**Set exercise**
Copy the records below, from the line containing "Segment anything that" through the last line; leave out pictures.

**Available records**
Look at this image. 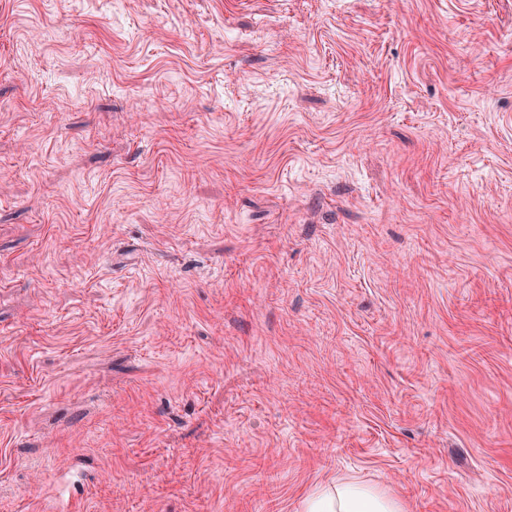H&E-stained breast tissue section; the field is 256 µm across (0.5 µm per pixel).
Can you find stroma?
Masks as SVG:
<instances>
[{
    "mask_svg": "<svg viewBox=\"0 0 512 512\" xmlns=\"http://www.w3.org/2000/svg\"><path fill=\"white\" fill-rule=\"evenodd\" d=\"M512 512V0H0V512ZM302 508L304 512H405L402 503L383 490L352 480L313 488Z\"/></svg>",
    "mask_w": 512,
    "mask_h": 512,
    "instance_id": "obj_1",
    "label": "stroma"
}]
</instances>
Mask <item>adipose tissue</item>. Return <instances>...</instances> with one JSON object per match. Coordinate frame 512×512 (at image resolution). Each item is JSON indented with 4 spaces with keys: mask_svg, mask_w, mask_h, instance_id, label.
Wrapping results in <instances>:
<instances>
[{
    "mask_svg": "<svg viewBox=\"0 0 512 512\" xmlns=\"http://www.w3.org/2000/svg\"><path fill=\"white\" fill-rule=\"evenodd\" d=\"M302 508L304 512H405L402 503L383 490L352 480L313 488Z\"/></svg>",
    "mask_w": 512,
    "mask_h": 512,
    "instance_id": "adipose-tissue-1",
    "label": "adipose tissue"
}]
</instances>
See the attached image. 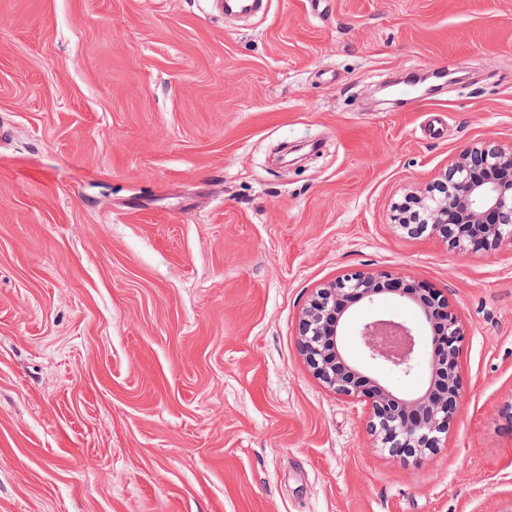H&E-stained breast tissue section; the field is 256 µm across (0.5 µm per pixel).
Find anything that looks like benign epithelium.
I'll return each instance as SVG.
<instances>
[{
  "label": "benign epithelium",
  "instance_id": "1",
  "mask_svg": "<svg viewBox=\"0 0 512 512\" xmlns=\"http://www.w3.org/2000/svg\"><path fill=\"white\" fill-rule=\"evenodd\" d=\"M409 237H440L459 251L496 252L512 242V147L463 152L424 188L395 206ZM389 293L416 307L419 323L381 312L358 325L351 353L347 323L359 304ZM466 335L448 298L387 271L349 270L316 289L298 323V346L313 376L336 396L364 404L378 447L404 461L440 447L460 413V356ZM426 368L423 385L401 392L389 377Z\"/></svg>",
  "mask_w": 512,
  "mask_h": 512
}]
</instances>
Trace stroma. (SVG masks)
I'll use <instances>...</instances> for the list:
<instances>
[{
    "label": "stroma",
    "instance_id": "obj_1",
    "mask_svg": "<svg viewBox=\"0 0 512 512\" xmlns=\"http://www.w3.org/2000/svg\"><path fill=\"white\" fill-rule=\"evenodd\" d=\"M434 69L464 80L424 92ZM512 145V0H0V512H512V244L392 203ZM346 269L467 328L416 464L297 345Z\"/></svg>",
    "mask_w": 512,
    "mask_h": 512
}]
</instances>
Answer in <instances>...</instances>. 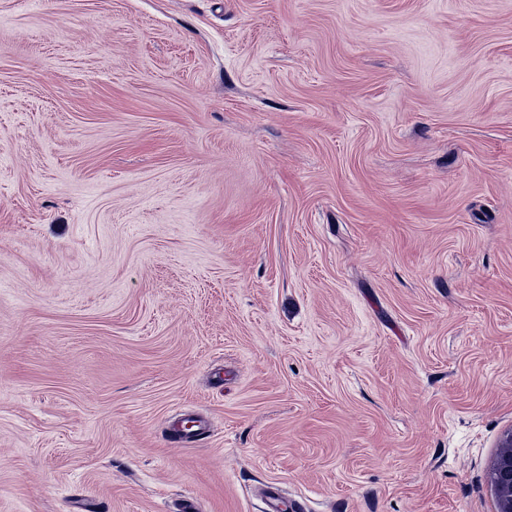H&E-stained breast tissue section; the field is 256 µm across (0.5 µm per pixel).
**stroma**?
<instances>
[{
  "label": "stroma",
  "instance_id": "stroma-1",
  "mask_svg": "<svg viewBox=\"0 0 512 512\" xmlns=\"http://www.w3.org/2000/svg\"><path fill=\"white\" fill-rule=\"evenodd\" d=\"M510 431L512 0H0V512H495ZM265 505L266 512H303L306 510L302 502L288 499L275 484H269L267 488Z\"/></svg>",
  "mask_w": 512,
  "mask_h": 512
}]
</instances>
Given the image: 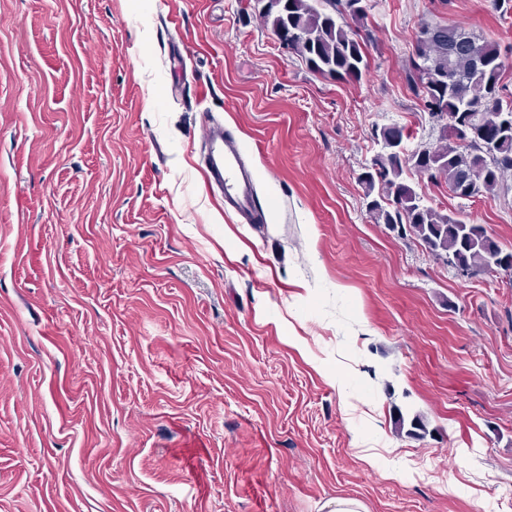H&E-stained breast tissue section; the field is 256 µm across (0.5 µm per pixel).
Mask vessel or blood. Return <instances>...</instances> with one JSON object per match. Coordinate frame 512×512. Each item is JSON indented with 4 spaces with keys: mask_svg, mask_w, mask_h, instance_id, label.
Instances as JSON below:
<instances>
[{
    "mask_svg": "<svg viewBox=\"0 0 512 512\" xmlns=\"http://www.w3.org/2000/svg\"><path fill=\"white\" fill-rule=\"evenodd\" d=\"M204 147L205 177L223 194L225 209L240 214L253 213L257 208L255 174L246 166L240 146L225 137L222 124L212 122L204 131Z\"/></svg>",
    "mask_w": 512,
    "mask_h": 512,
    "instance_id": "obj_1",
    "label": "vessel or blood"
}]
</instances>
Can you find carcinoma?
Wrapping results in <instances>:
<instances>
[{
  "label": "carcinoma",
  "mask_w": 512,
  "mask_h": 512,
  "mask_svg": "<svg viewBox=\"0 0 512 512\" xmlns=\"http://www.w3.org/2000/svg\"><path fill=\"white\" fill-rule=\"evenodd\" d=\"M318 9L310 0H273L262 10L266 26L275 35L288 34L287 49L306 61L310 69L324 77L361 79L370 68L364 46L370 39L367 9L350 8L351 0H324ZM434 30L439 43L415 52L408 82L415 93L425 98L429 113L448 120L441 127L439 144L428 149L422 159L411 154L400 160L388 150L371 163L377 176L361 178L368 193L385 195L389 208L375 203L368 208L378 224L400 226L401 235L418 238L436 258L453 257L459 271L476 275L486 270L489 256L511 269L512 251L503 250L482 224H469L441 209L422 203L407 173L415 171L432 180H442L456 198L470 199L497 190L508 193L504 175L512 171V132H495L491 113L477 109L486 100L495 101L494 111L512 114V96L506 94L504 79L509 65L499 47L479 42L459 26L426 25ZM483 67L476 69L475 56ZM451 71L457 86L433 85L436 73ZM467 100L470 121L493 134L494 148L484 144V136L467 138L457 127L462 100Z\"/></svg>",
  "instance_id": "1"
}]
</instances>
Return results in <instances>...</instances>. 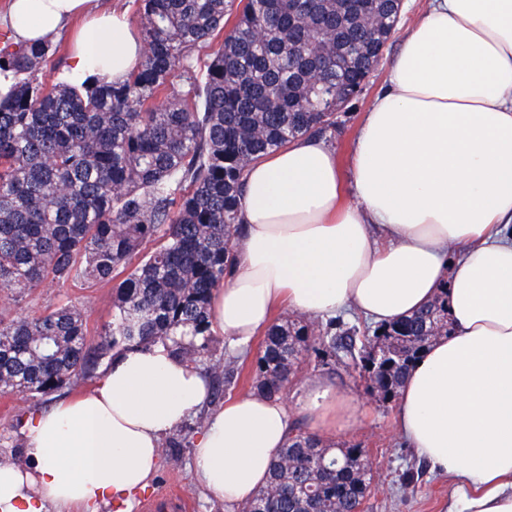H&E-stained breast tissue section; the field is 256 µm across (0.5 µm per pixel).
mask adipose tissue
<instances>
[{
  "mask_svg": "<svg viewBox=\"0 0 512 512\" xmlns=\"http://www.w3.org/2000/svg\"><path fill=\"white\" fill-rule=\"evenodd\" d=\"M76 16L68 79L123 82L143 58L123 11L6 0L0 31L52 42ZM238 214L233 266L211 301L228 352H244L279 306L378 325L447 288L453 331L409 372L396 431L447 477L445 512H512V0H429L347 167L322 138L297 139L248 168ZM208 399V378L169 346L122 351L90 392L30 418L25 463L0 465V512H133L164 437ZM301 409L320 434L353 416L317 377ZM292 427L283 398L225 400L195 442L197 482L227 506L249 501Z\"/></svg>",
  "mask_w": 512,
  "mask_h": 512,
  "instance_id": "1",
  "label": "adipose tissue"
}]
</instances>
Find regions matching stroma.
I'll use <instances>...</instances> for the list:
<instances>
[{"instance_id": "stroma-1", "label": "stroma", "mask_w": 512, "mask_h": 512, "mask_svg": "<svg viewBox=\"0 0 512 512\" xmlns=\"http://www.w3.org/2000/svg\"><path fill=\"white\" fill-rule=\"evenodd\" d=\"M399 38L389 43L369 83L359 99L347 104L336 116V130L327 141L337 153L340 162H347L350 147L362 115L373 98L385 87L389 64L400 47ZM72 303L85 311L90 330V344H97L100 335L112 320V287L108 284H90L84 281L63 286L38 289L17 307L19 315H34L46 307L59 303ZM319 376L331 381L338 395L350 400L355 406L353 420L348 428L330 435L336 444H358L365 448L373 464L370 491L362 512H442L448 498L450 485L447 478L422 471L421 461L414 455L396 431L393 421L395 403H382L370 395L357 370L337 368L331 371L309 361L298 370L284 395L292 409L297 410L296 423L304 431L312 425L305 414L300 413L307 379ZM53 397L0 396V450L18 454L24 447V421L31 415L50 408ZM180 463L171 466L161 462L154 474L146 496H154L161 484H178L194 501V512H230L223 502L214 500L201 488L193 470V448L184 446L178 451Z\"/></svg>"}]
</instances>
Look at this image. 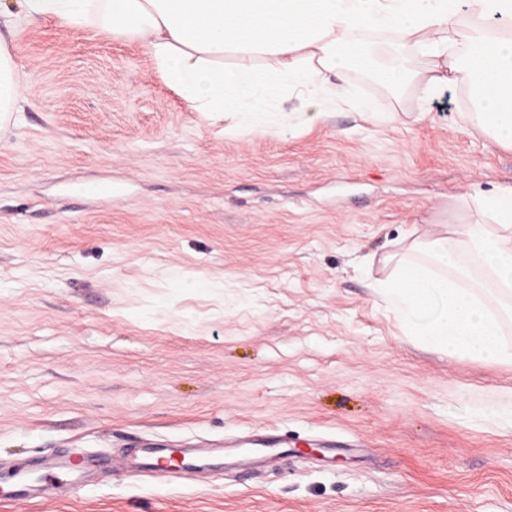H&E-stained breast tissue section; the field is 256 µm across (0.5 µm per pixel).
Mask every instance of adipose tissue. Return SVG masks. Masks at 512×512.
<instances>
[{
    "label": "adipose tissue",
    "instance_id": "1",
    "mask_svg": "<svg viewBox=\"0 0 512 512\" xmlns=\"http://www.w3.org/2000/svg\"><path fill=\"white\" fill-rule=\"evenodd\" d=\"M27 23L52 19L140 43L164 83L195 112L246 113L254 128L276 101L304 97L321 118L347 94L353 69L423 96L461 88L479 131L512 148V0H17ZM0 26V136L28 85ZM394 34L377 70L371 35ZM426 60L414 71L405 50Z\"/></svg>",
    "mask_w": 512,
    "mask_h": 512
}]
</instances>
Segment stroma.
Wrapping results in <instances>:
<instances>
[{
  "mask_svg": "<svg viewBox=\"0 0 512 512\" xmlns=\"http://www.w3.org/2000/svg\"><path fill=\"white\" fill-rule=\"evenodd\" d=\"M29 94L0 139V488L82 448L92 478L0 512H512V365L401 331L387 258L478 220L512 149L462 92L349 78L286 129L191 111L137 43L18 23ZM410 112L424 120H407ZM263 431L176 481L129 445Z\"/></svg>",
  "mask_w": 512,
  "mask_h": 512,
  "instance_id": "obj_1",
  "label": "stroma"
}]
</instances>
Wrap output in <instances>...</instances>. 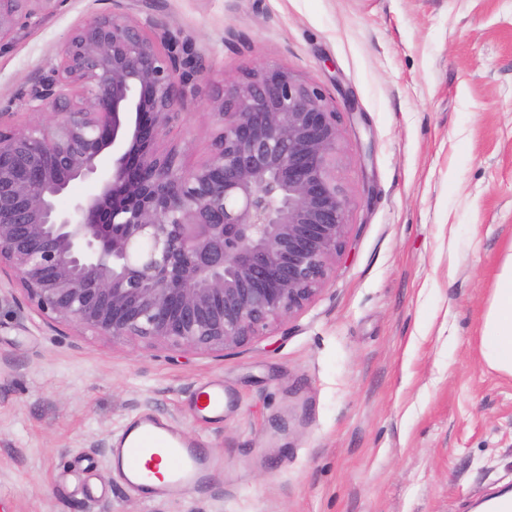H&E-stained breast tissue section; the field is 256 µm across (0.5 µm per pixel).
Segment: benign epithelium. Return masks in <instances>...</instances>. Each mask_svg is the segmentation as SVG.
Wrapping results in <instances>:
<instances>
[{"label": "benign epithelium", "instance_id": "obj_1", "mask_svg": "<svg viewBox=\"0 0 512 512\" xmlns=\"http://www.w3.org/2000/svg\"><path fill=\"white\" fill-rule=\"evenodd\" d=\"M55 2L0 0V44ZM202 72L165 24L95 14L22 93L42 119L0 109V272L46 324L224 353L322 290L349 227L338 112L319 86L258 66L218 92L211 154L187 167L158 143ZM78 180L97 193L59 209Z\"/></svg>", "mask_w": 512, "mask_h": 512}]
</instances>
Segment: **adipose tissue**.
<instances>
[{
    "label": "adipose tissue",
    "instance_id": "ef3b65f1",
    "mask_svg": "<svg viewBox=\"0 0 512 512\" xmlns=\"http://www.w3.org/2000/svg\"><path fill=\"white\" fill-rule=\"evenodd\" d=\"M480 353L489 368L512 377V246L503 257L482 316Z\"/></svg>",
    "mask_w": 512,
    "mask_h": 512
}]
</instances>
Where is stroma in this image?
<instances>
[{
	"mask_svg": "<svg viewBox=\"0 0 512 512\" xmlns=\"http://www.w3.org/2000/svg\"><path fill=\"white\" fill-rule=\"evenodd\" d=\"M205 70L160 149L207 159L218 91L264 64L339 114L350 228L324 289L224 355L42 324L0 279V512H476L512 488V377L480 354L512 245V0H124ZM112 0H57L0 48V107ZM224 387V414L197 390ZM155 416L220 460L151 499L111 448Z\"/></svg>",
	"mask_w": 512,
	"mask_h": 512,
	"instance_id": "obj_1",
	"label": "stroma"
}]
</instances>
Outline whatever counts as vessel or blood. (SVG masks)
Segmentation results:
<instances>
[{"mask_svg":"<svg viewBox=\"0 0 512 512\" xmlns=\"http://www.w3.org/2000/svg\"><path fill=\"white\" fill-rule=\"evenodd\" d=\"M200 407L217 416L223 414V385L202 387ZM163 457L170 459L173 466L158 486L162 492L188 490L202 482L217 465L214 458L153 417L142 418L128 428L112 450L113 463L126 484L137 492L150 491L148 473L153 463Z\"/></svg>","mask_w":512,"mask_h":512,"instance_id":"b4317fda","label":"vessel or blood"}]
</instances>
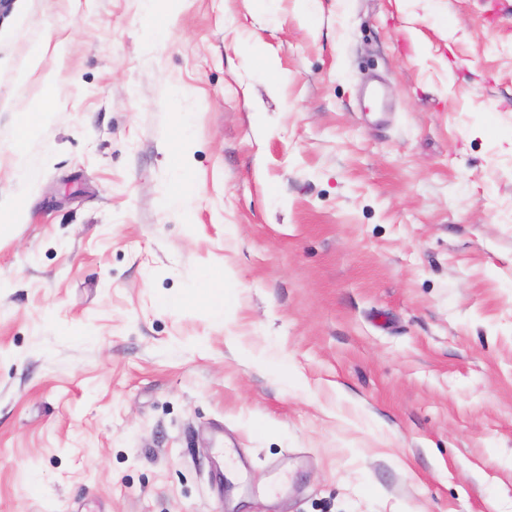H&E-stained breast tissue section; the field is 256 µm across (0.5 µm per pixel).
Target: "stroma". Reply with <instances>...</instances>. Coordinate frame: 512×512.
I'll list each match as a JSON object with an SVG mask.
<instances>
[{"instance_id":"stroma-1","label":"stroma","mask_w":512,"mask_h":512,"mask_svg":"<svg viewBox=\"0 0 512 512\" xmlns=\"http://www.w3.org/2000/svg\"><path fill=\"white\" fill-rule=\"evenodd\" d=\"M146 24L0 14V512H512V0ZM198 193L196 183L186 175H180L174 181V187L164 198L165 208L184 211ZM188 304H198L208 311L210 316L218 322H224V279L205 276L200 291L187 298H171L166 306L179 309Z\"/></svg>"}]
</instances>
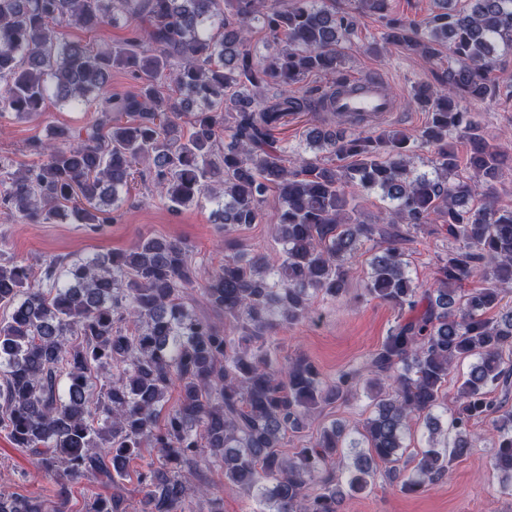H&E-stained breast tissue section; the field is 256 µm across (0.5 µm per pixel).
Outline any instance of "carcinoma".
Instances as JSON below:
<instances>
[{
	"label": "carcinoma",
	"mask_w": 512,
	"mask_h": 512,
	"mask_svg": "<svg viewBox=\"0 0 512 512\" xmlns=\"http://www.w3.org/2000/svg\"><path fill=\"white\" fill-rule=\"evenodd\" d=\"M352 2L347 12L335 0H232L226 12L224 0H0V111L28 117L53 96L100 112L88 127L31 142L38 165L13 171L0 160L1 208L48 223L71 203L80 223L98 232L121 217L113 204L142 176V159L168 207L208 199L226 233L260 223L269 195L279 201L278 261L227 240L233 255L200 288L212 317L184 301L197 274L180 242L145 238L128 251L54 259L38 272L14 259L0 263V307L8 310L0 320V428L43 469L64 481L103 474L116 483L140 449L156 448L162 466L137 474L141 512H195L193 497L205 494L210 512H223L216 490L183 479L205 450L256 503L254 512H341L382 465L405 493L443 479L450 460L470 452L472 421L495 412L494 467L512 488V409L488 399L512 382V307L486 317L512 287V208L479 193L509 156L464 106L512 99L511 82L492 80L512 49V0H474L468 13L436 0L439 11L424 23L391 12L390 0ZM356 12L381 20L375 45L429 59L448 49L438 84L412 87L409 104L428 112L414 137L366 132L364 117L336 111L348 84L340 47ZM120 18L129 35L104 51L61 32ZM254 28L274 52L253 55ZM114 68L133 81L122 95L109 90ZM310 74L328 83L295 89ZM302 112L344 120L353 131L314 129L309 144L329 159H292L274 131ZM222 130L230 142L221 147ZM454 138L470 143L463 165L448 147ZM430 148L432 171H421L417 152ZM353 190L379 193L381 223L356 220ZM437 221L452 246L437 287L421 293L404 244ZM375 239L381 246L364 294L396 310L399 321L366 367L325 383L309 359L280 360L277 329L308 316L313 295L345 294L348 258ZM476 277L482 287L462 288ZM468 359L460 408L444 420L437 415L444 386ZM112 367L117 373L99 378ZM365 375L388 386L356 436L333 422L306 446L282 451L311 413L347 402ZM175 383L180 403L158 427ZM416 417L430 434L444 428L453 437L441 448L428 439L406 471L405 432ZM0 512L39 509L0 491Z\"/></svg>",
	"instance_id": "carcinoma-1"
}]
</instances>
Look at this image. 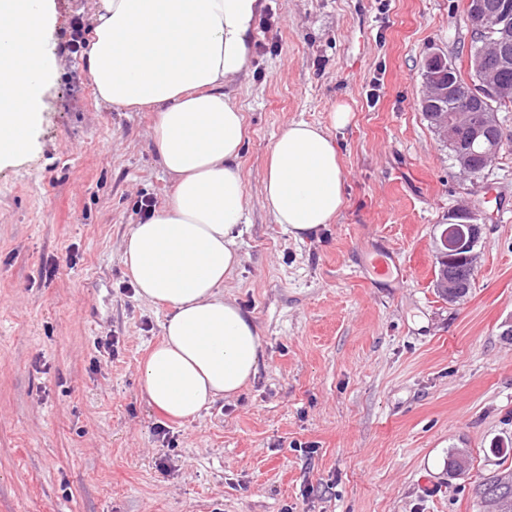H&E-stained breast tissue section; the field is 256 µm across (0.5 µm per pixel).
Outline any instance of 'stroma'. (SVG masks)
I'll return each mask as SVG.
<instances>
[{
	"label": "stroma",
	"instance_id": "stroma-1",
	"mask_svg": "<svg viewBox=\"0 0 512 512\" xmlns=\"http://www.w3.org/2000/svg\"><path fill=\"white\" fill-rule=\"evenodd\" d=\"M93 12L50 0L42 120L27 160L0 163V512H483V483L512 475V147L460 176L420 107L428 52L470 76L466 0H268L253 69L228 87L247 211L224 293L258 329L259 369L180 421L141 391L167 310L122 259L135 201L163 206L173 183L156 113L102 103L67 48ZM339 103L345 204L298 240L266 208V158ZM463 200L487 220L449 303L434 242Z\"/></svg>",
	"mask_w": 512,
	"mask_h": 512
}]
</instances>
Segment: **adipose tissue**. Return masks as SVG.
Here are the masks:
<instances>
[{
    "label": "adipose tissue",
    "instance_id": "1",
    "mask_svg": "<svg viewBox=\"0 0 512 512\" xmlns=\"http://www.w3.org/2000/svg\"><path fill=\"white\" fill-rule=\"evenodd\" d=\"M265 0H97L86 61L105 103L150 108L153 151L174 182L168 202L135 224L122 258L138 295L167 305L163 336L140 365L150 404L174 419L236 396L259 367L261 339L224 283L246 206L245 116L227 91L249 71ZM45 0H0V160H20L41 119L52 63ZM325 129L288 124L266 161L262 193L293 238L344 206L343 169Z\"/></svg>",
    "mask_w": 512,
    "mask_h": 512
}]
</instances>
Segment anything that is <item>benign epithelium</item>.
I'll use <instances>...</instances> for the list:
<instances>
[{"label": "benign epithelium", "instance_id": "obj_1", "mask_svg": "<svg viewBox=\"0 0 512 512\" xmlns=\"http://www.w3.org/2000/svg\"><path fill=\"white\" fill-rule=\"evenodd\" d=\"M467 14L474 25V31L484 32L494 29V52L477 51L470 58V67L478 76V84L463 86L454 78L448 80L442 75L453 69V62L442 52H430L423 61L422 72L425 74L423 83L430 87L429 94L422 99L424 111L433 113L434 132L443 141L454 138L453 127L465 123L471 130L472 139L480 137L491 138V132L498 128L495 121V105L512 101V85L503 84L499 80L500 69L509 66L512 61V3L504 2L499 11L493 15L486 9L484 0H467ZM454 99L457 104L456 112L448 114L443 103ZM483 106L481 118L473 120V106ZM464 218L463 236L456 240L448 238V230H443L436 239V259L438 270L434 273V287L438 293L453 302L456 289L455 282L448 277L444 263L448 256L462 250L468 251L467 257L472 264H477L478 253L474 246L480 242L485 217L482 210L465 203L457 207L450 218Z\"/></svg>", "mask_w": 512, "mask_h": 512}]
</instances>
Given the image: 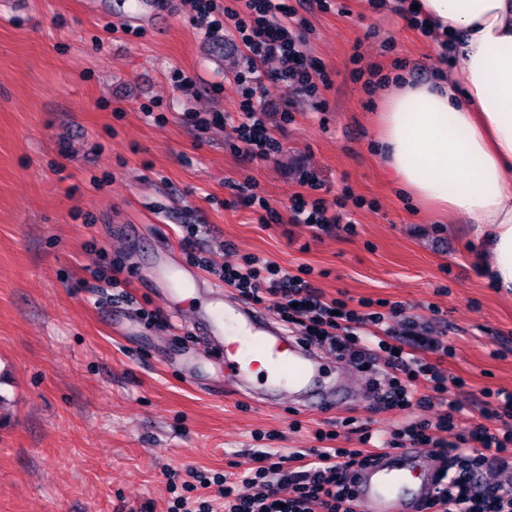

**Full output**
Segment anything that is <item>benign epithelium</item>.
I'll use <instances>...</instances> for the list:
<instances>
[{"label": "benign epithelium", "instance_id": "obj_1", "mask_svg": "<svg viewBox=\"0 0 512 512\" xmlns=\"http://www.w3.org/2000/svg\"><path fill=\"white\" fill-rule=\"evenodd\" d=\"M467 14L474 25V31L484 32L494 29V52L477 51L470 58V67L478 76V84L463 86L454 78L448 80L442 75L453 69V62L442 52H430L423 61L422 72L425 74L423 83L430 87L429 94L422 99L424 111L433 113L434 132L443 141L454 138L453 127L465 123L471 130L472 139L480 137L491 138V132L498 128L495 121V105L512 101V85L503 84L499 80L500 69L509 66L512 61V3L504 2L499 11L493 15L486 9L484 0H467ZM454 99L457 104L456 112L448 114L443 103ZM483 106L481 118L473 120V106ZM464 218L463 236L456 240L448 238V230H443L436 239V259L438 270L434 273V287L438 293L453 302L456 289L455 282L448 277L444 263L448 256L462 250L468 251L467 257L472 264H477L478 253L474 246L480 242L485 217L482 210L465 203L457 207L450 218Z\"/></svg>", "mask_w": 512, "mask_h": 512}]
</instances>
Given the image: 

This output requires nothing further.